◆ **Task requirements**
Take the data below and extract the lines from the one with "turquoise camera: 5 -> 8" to the one with "yellow boat: 1 -> 3", inclusive, exactly as written.

----- Material supplied -----

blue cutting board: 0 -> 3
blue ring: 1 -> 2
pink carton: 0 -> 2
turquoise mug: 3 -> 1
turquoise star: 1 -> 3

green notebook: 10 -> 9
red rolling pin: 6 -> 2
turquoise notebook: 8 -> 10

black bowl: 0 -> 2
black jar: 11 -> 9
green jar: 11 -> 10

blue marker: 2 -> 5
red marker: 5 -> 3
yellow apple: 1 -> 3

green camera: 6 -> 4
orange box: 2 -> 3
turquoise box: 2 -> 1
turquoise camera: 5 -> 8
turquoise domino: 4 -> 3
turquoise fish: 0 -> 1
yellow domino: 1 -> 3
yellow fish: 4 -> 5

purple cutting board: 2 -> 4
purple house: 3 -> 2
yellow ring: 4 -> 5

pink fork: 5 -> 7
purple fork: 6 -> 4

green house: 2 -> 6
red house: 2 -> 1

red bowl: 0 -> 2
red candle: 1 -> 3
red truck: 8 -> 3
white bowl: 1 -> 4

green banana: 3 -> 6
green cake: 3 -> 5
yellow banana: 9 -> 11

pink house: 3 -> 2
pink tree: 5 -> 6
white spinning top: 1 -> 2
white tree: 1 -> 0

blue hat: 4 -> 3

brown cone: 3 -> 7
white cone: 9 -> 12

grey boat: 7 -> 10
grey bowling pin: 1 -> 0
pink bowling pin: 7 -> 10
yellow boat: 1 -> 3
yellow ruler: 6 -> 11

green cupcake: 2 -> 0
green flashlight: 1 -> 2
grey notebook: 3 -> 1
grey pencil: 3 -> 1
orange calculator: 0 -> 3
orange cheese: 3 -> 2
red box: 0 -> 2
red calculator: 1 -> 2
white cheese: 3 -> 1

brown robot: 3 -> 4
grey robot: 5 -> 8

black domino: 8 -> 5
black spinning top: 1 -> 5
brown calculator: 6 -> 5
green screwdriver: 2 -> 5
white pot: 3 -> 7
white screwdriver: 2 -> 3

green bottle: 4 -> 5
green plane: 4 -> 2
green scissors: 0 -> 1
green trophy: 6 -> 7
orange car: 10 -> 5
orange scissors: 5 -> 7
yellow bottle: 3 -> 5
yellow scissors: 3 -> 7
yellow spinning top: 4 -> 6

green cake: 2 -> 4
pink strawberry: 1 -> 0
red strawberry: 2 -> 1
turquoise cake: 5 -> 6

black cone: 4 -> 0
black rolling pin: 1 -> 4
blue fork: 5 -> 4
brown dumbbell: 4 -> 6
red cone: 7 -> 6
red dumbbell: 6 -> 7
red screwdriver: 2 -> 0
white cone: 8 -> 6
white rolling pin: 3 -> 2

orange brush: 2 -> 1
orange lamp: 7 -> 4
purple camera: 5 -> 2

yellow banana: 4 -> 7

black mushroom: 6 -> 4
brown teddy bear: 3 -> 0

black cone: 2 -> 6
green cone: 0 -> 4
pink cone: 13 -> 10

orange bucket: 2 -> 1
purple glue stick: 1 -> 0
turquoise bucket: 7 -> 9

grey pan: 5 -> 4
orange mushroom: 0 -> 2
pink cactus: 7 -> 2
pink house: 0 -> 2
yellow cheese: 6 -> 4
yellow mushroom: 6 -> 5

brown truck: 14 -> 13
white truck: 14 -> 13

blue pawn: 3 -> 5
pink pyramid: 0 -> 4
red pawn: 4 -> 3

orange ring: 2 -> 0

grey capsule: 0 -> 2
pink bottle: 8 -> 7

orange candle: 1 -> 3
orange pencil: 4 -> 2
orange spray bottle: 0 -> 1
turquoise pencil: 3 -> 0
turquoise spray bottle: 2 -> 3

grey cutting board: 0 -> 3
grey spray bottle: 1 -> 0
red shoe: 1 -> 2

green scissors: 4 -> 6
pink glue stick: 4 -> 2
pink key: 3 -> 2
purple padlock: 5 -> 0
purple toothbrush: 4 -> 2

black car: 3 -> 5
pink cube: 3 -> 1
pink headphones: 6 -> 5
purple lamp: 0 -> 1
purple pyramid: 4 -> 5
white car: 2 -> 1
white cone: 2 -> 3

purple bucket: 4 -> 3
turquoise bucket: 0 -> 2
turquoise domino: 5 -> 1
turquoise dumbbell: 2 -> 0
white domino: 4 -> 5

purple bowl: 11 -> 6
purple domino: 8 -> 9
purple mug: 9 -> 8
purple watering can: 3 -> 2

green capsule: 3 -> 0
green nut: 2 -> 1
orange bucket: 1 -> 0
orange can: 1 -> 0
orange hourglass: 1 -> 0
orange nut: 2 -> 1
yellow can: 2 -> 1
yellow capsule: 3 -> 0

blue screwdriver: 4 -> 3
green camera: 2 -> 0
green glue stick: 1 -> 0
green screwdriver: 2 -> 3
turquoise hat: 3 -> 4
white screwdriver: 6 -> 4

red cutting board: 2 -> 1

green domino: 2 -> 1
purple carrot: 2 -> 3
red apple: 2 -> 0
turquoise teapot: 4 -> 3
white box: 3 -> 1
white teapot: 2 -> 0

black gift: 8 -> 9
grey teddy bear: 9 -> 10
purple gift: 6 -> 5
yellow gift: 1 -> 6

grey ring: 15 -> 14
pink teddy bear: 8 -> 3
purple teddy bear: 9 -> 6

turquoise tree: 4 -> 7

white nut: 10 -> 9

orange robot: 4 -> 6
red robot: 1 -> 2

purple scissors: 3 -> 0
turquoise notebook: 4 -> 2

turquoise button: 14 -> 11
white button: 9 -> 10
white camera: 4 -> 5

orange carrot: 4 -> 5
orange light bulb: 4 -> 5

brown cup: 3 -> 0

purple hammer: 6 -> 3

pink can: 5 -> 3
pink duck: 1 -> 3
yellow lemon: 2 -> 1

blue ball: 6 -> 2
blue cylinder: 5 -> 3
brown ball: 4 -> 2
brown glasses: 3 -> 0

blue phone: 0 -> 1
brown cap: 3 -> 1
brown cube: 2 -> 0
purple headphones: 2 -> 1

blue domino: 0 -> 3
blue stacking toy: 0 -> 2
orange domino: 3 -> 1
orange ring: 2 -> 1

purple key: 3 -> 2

-----

◆ **Expected answer**
turquoise camera: 5 -> 8
turquoise domino: 4 -> 3
turquoise fish: 0 -> 1
yellow domino: 1 -> 3
yellow fish: 4 -> 5

purple cutting board: 2 -> 4
purple house: 3 -> 2
yellow ring: 4 -> 5

pink fork: 5 -> 7
purple fork: 6 -> 4

green house: 2 -> 6
red house: 2 -> 1

red bowl: 0 -> 2
red candle: 1 -> 3
red truck: 8 -> 3
white bowl: 1 -> 4

green banana: 3 -> 6
green cake: 3 -> 5
yellow banana: 9 -> 11

pink house: 3 -> 2
pink tree: 5 -> 6
white spinning top: 1 -> 2
white tree: 1 -> 0

blue hat: 4 -> 3

brown cone: 3 -> 7
white cone: 9 -> 12

grey boat: 7 -> 10
grey bowling pin: 1 -> 0
pink bowling pin: 7 -> 10
yellow boat: 1 -> 3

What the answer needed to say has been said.